#### What you will do:
Reproduce the entries verbatim, from the beginning up to and including the line that contains "scrap (226, 132)", and omit the pictures.

#### Data rows:
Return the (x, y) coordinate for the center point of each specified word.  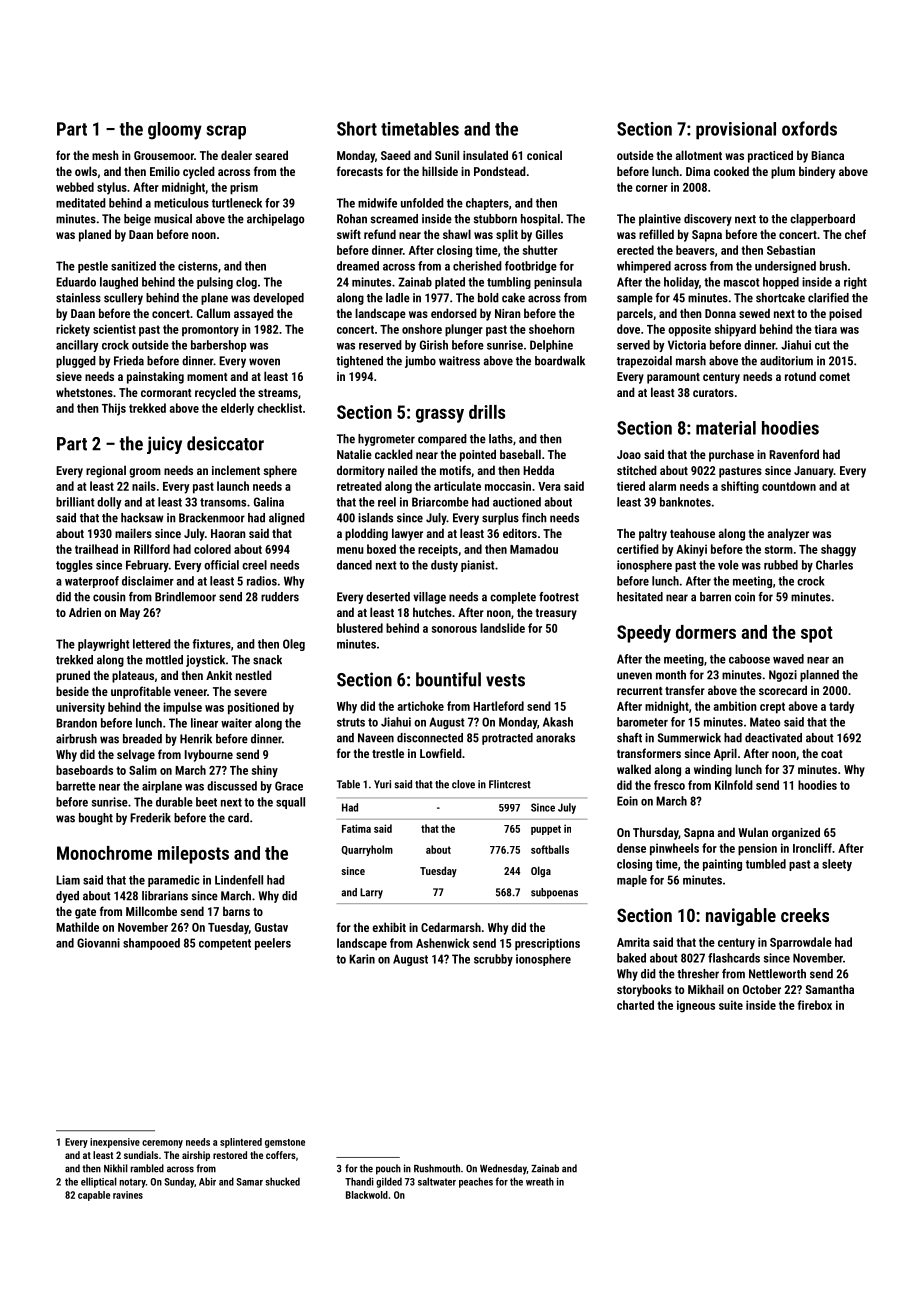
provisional (736, 131)
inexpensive (115, 1143)
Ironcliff (812, 848)
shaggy (838, 550)
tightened (359, 362)
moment (207, 377)
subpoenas (554, 893)
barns (236, 911)
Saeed (396, 155)
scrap (226, 132)
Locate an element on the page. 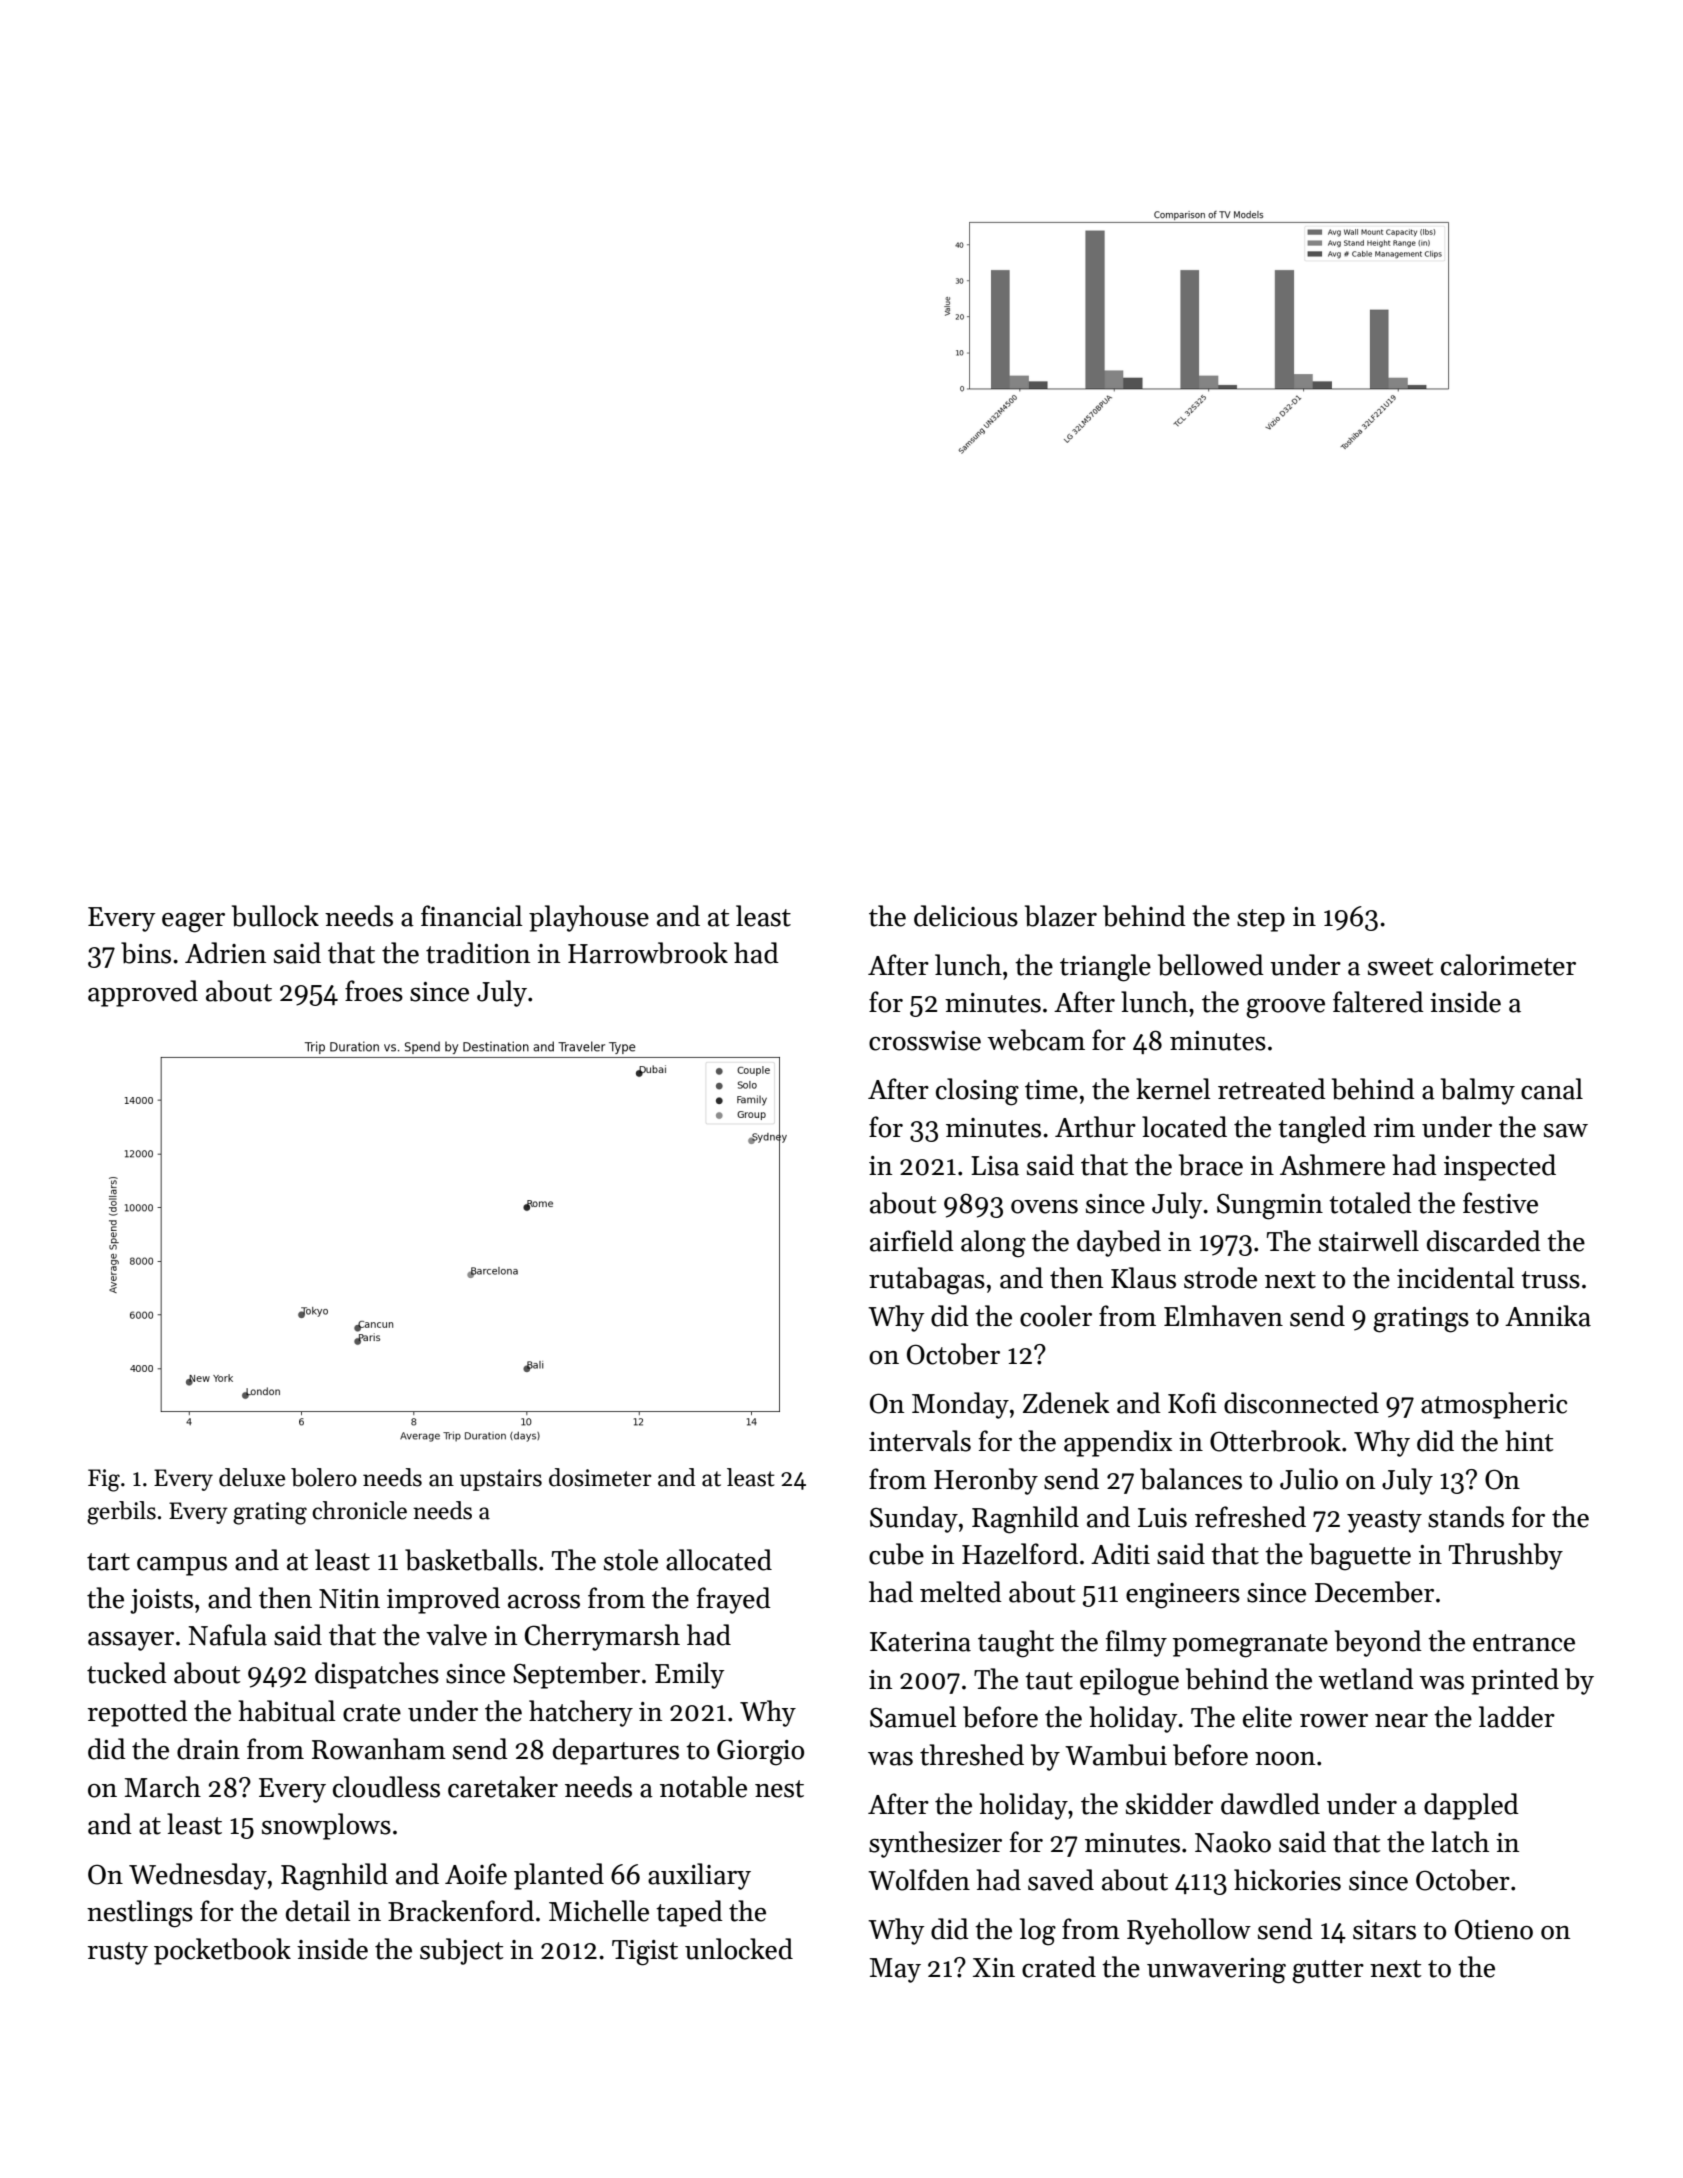 The image size is (1683, 2178). latch is located at coordinates (1460, 1842).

#### Task solution:
Return the (x, y) coordinate for the center point of each specified word.  
provisional (736, 131)
inexpensive (115, 1143)
Ironcliff (812, 848)
shaggy (838, 550)
tightened (359, 362)
moment (207, 377)
subpoenas (554, 893)
barns (236, 911)
Saeed (396, 155)
scrap (226, 132)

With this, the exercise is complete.